▶ _RECORDS FOR THE EXERCISE_:

>>>>>

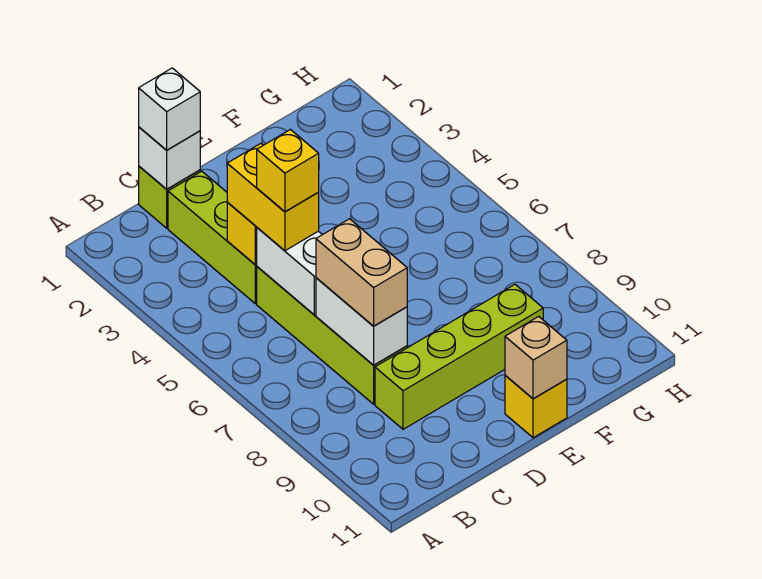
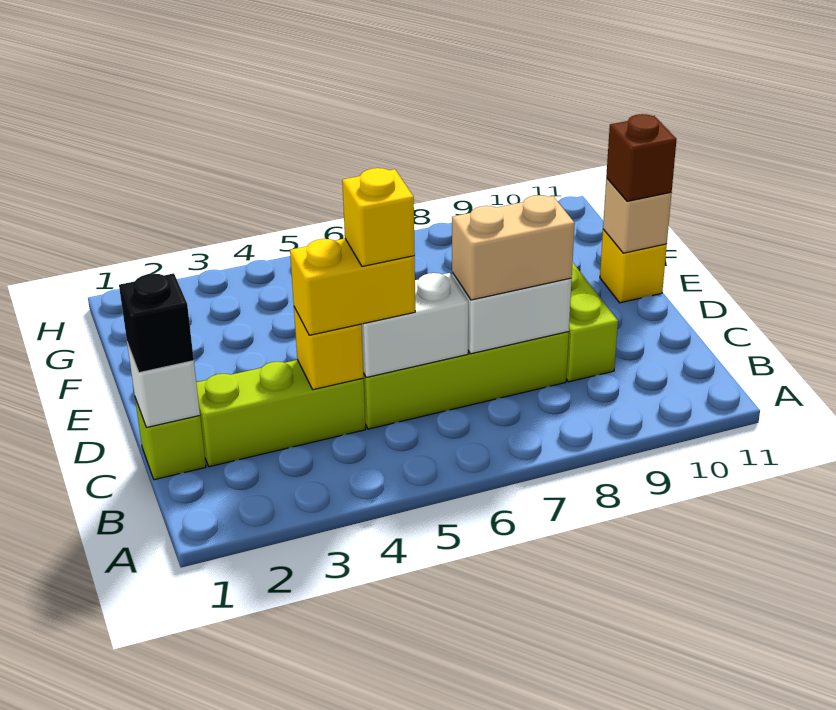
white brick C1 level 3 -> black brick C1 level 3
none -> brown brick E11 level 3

<<<<<
>>>>>

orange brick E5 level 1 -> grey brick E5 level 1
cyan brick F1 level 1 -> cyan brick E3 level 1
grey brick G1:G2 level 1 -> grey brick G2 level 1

<<<<<
>>>>>

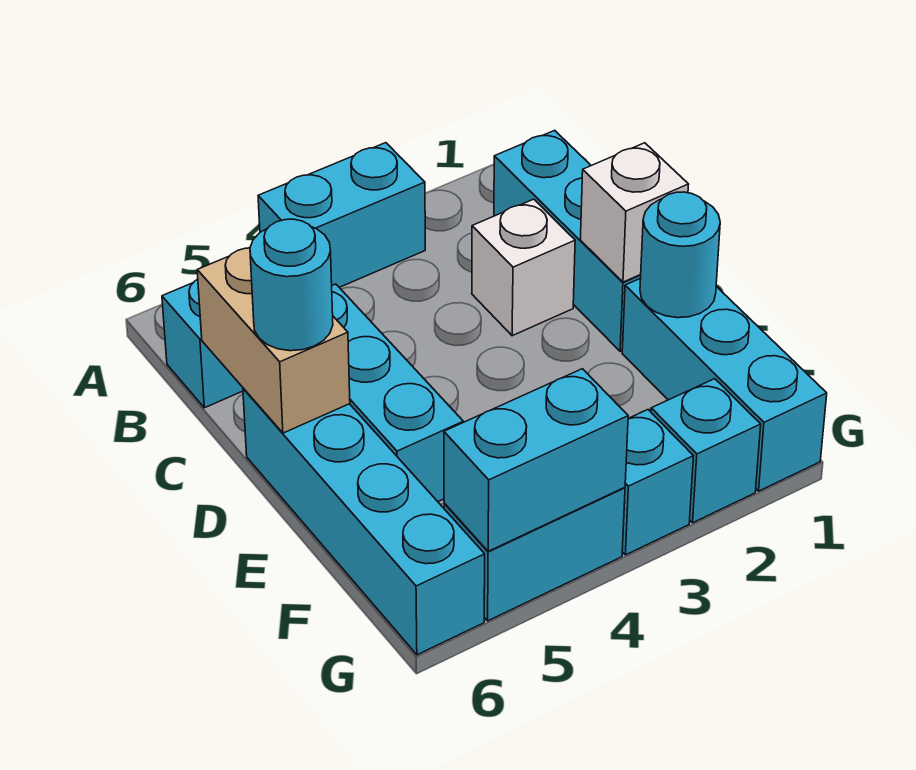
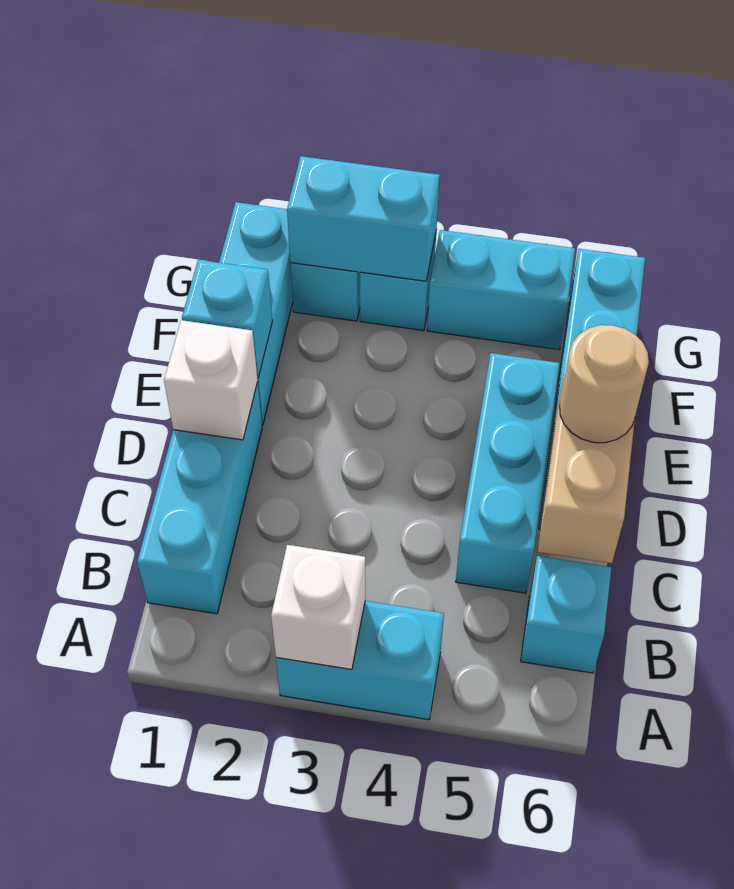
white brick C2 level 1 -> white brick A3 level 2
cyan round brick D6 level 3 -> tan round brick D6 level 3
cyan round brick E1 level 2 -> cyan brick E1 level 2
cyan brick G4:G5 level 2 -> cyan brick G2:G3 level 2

<<<<<

▶ _EXERCISE AIM_:
Using the listing above, copy exactly the line that contains "orange brick E5", the line that contains "grey brick G1:G2", and each line that falls between them.

▶ _EXPECTED ANSWER_:
orange brick E5 level 1 -> grey brick E5 level 1
cyan brick F1 level 1 -> cyan brick E3 level 1
grey brick G1:G2 level 1 -> grey brick G2 level 1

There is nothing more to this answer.